▶ **MATERIAL SHOWN**:
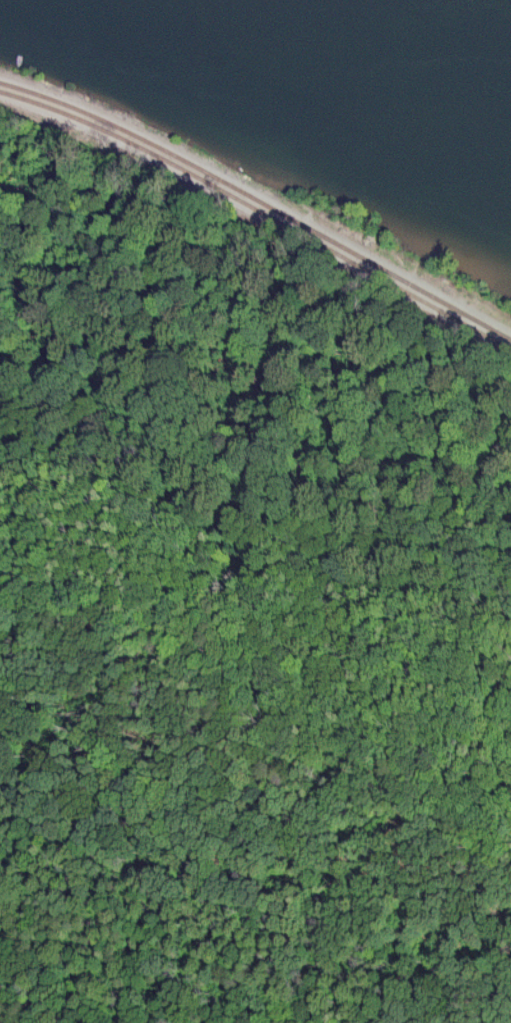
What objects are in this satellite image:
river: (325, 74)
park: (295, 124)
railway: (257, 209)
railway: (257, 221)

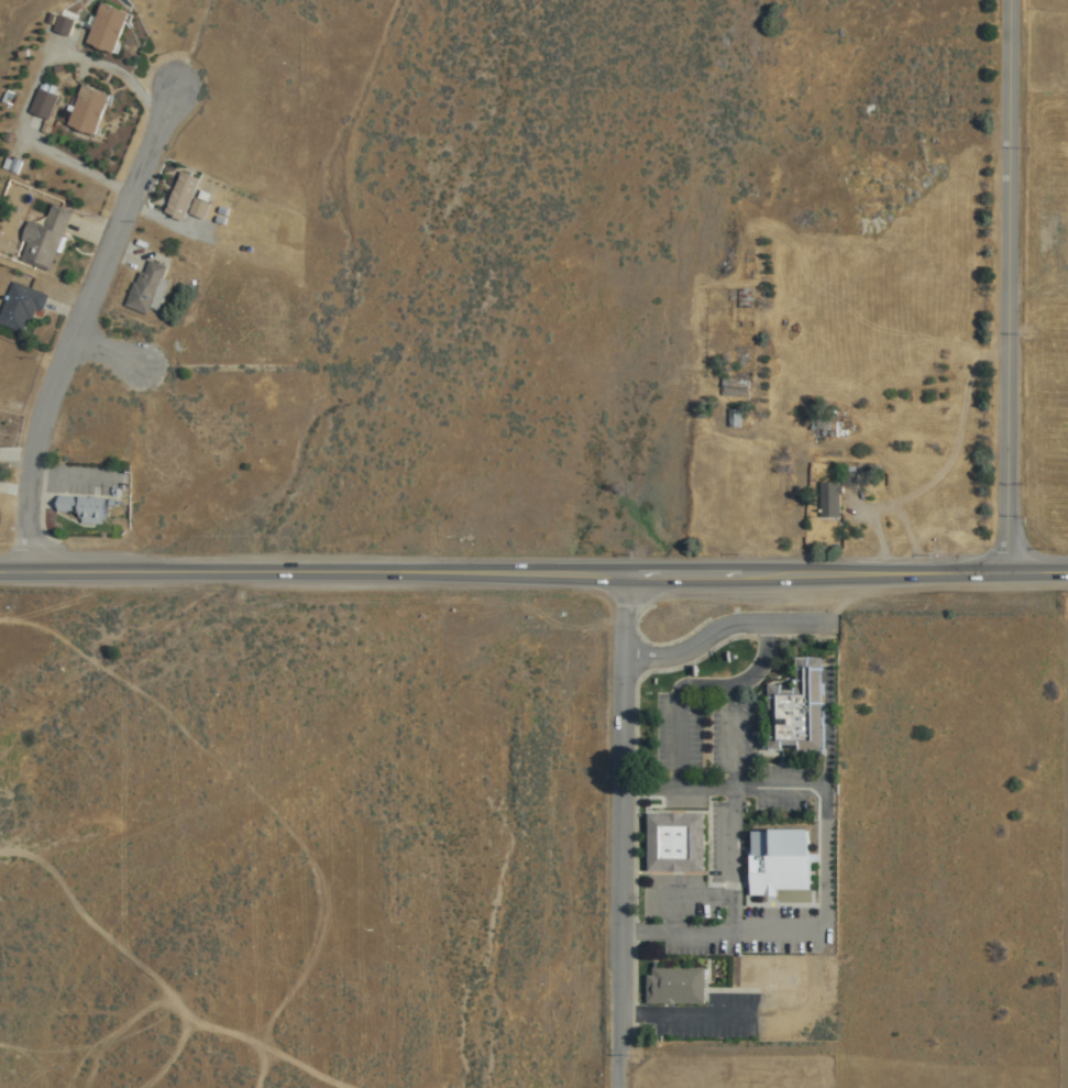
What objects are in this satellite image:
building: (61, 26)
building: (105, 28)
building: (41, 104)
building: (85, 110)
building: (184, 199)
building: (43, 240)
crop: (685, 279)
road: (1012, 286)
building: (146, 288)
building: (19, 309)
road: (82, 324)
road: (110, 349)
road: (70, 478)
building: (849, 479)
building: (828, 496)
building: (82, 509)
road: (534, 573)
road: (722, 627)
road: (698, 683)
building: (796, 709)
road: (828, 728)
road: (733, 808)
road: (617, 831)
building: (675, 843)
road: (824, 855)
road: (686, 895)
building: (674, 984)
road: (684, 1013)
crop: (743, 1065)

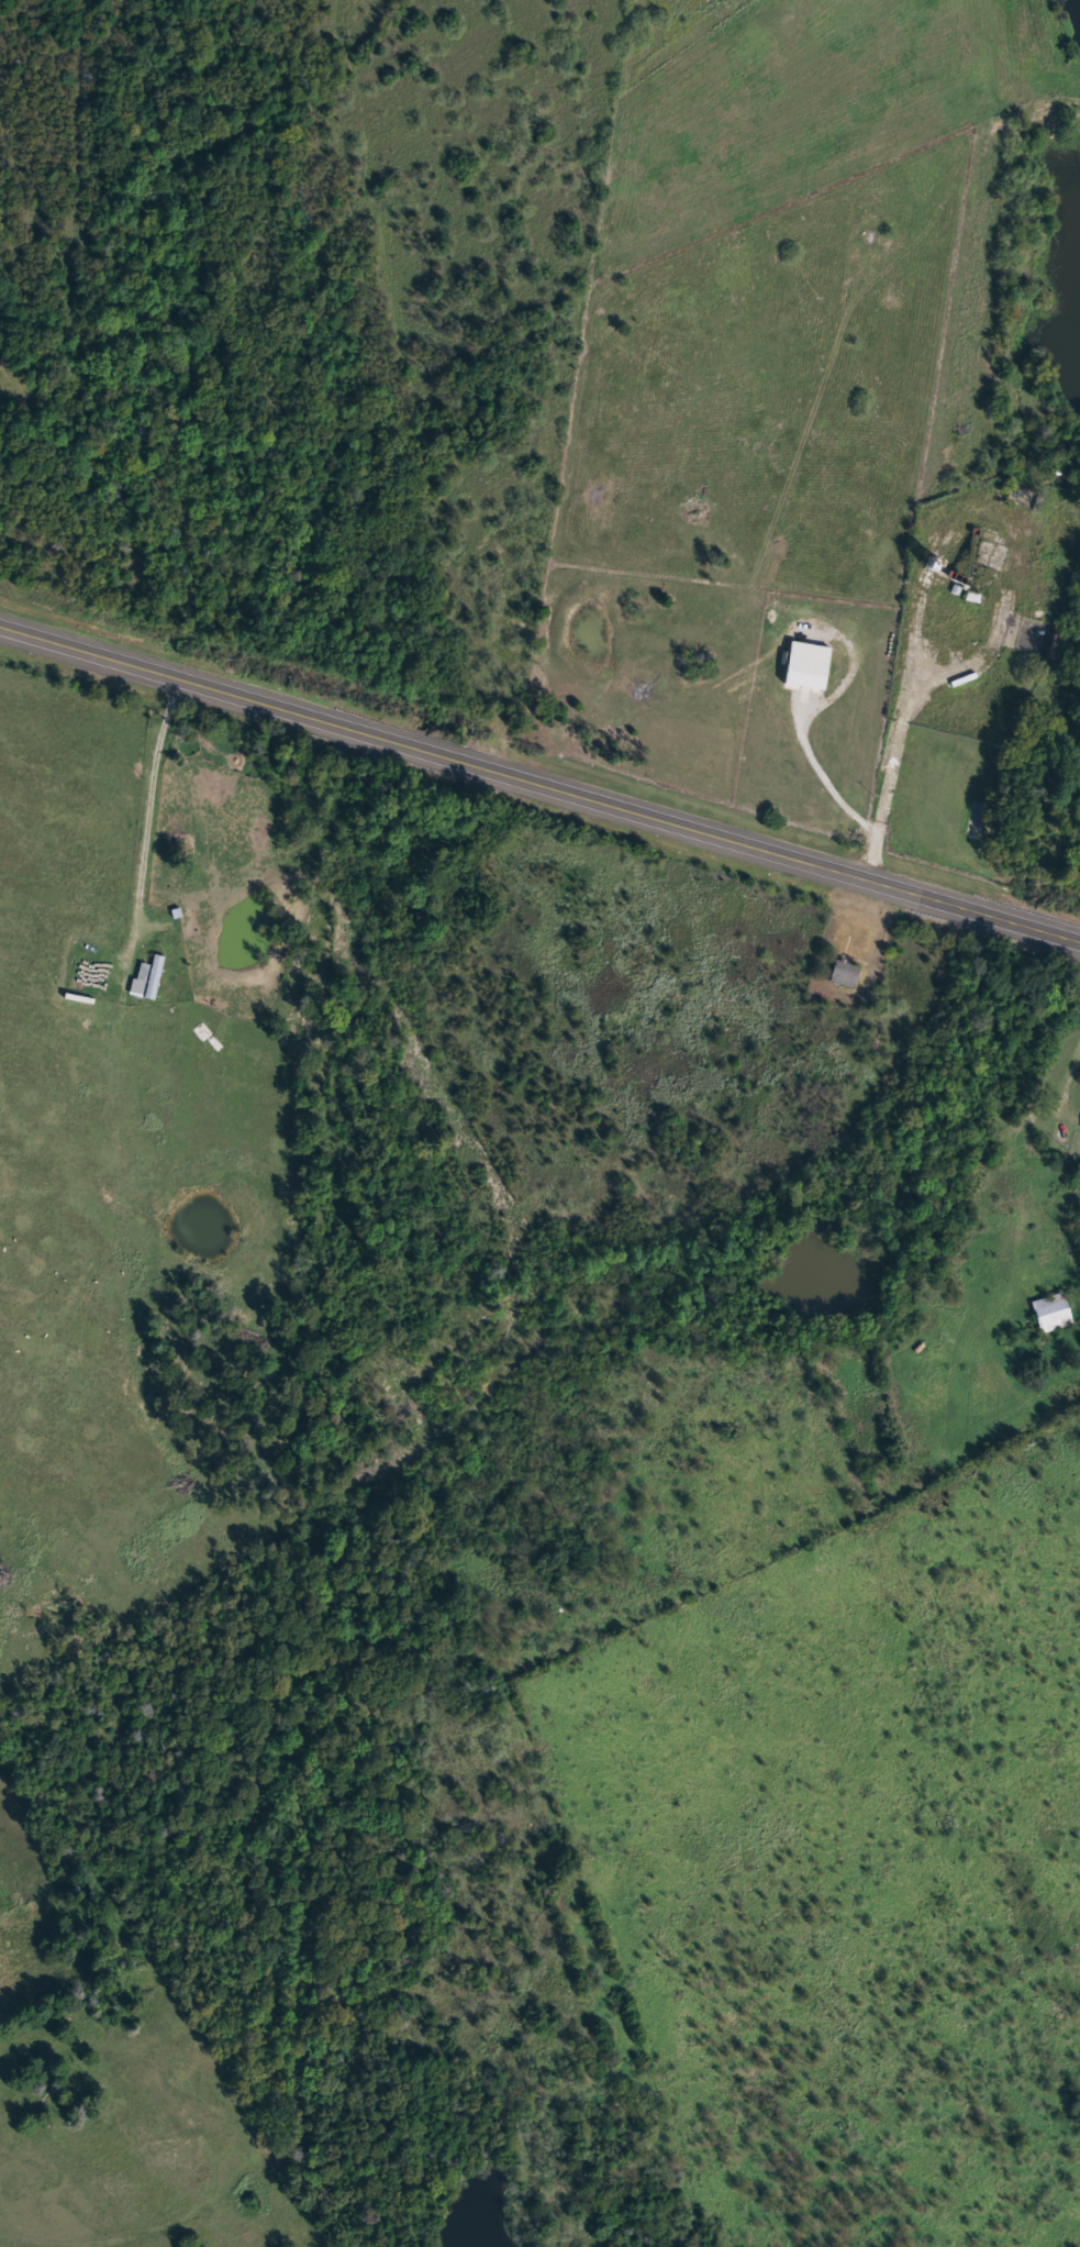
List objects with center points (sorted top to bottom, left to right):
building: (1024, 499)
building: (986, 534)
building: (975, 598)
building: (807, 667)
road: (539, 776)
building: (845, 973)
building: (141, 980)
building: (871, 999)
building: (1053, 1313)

▶ **TASK**: Reproduce exactly the final stretch of the listing, starting at the line that contains "List objects with" and ending with the last line.

▶ **OUTPUT FOR THIS EXERCISE**:
List objects with center points (sorted top to bottom, left to right):
building: (1024, 499)
building: (986, 534)
building: (975, 598)
building: (807, 667)
road: (539, 776)
building: (845, 973)
building: (141, 980)
building: (871, 999)
building: (1053, 1313)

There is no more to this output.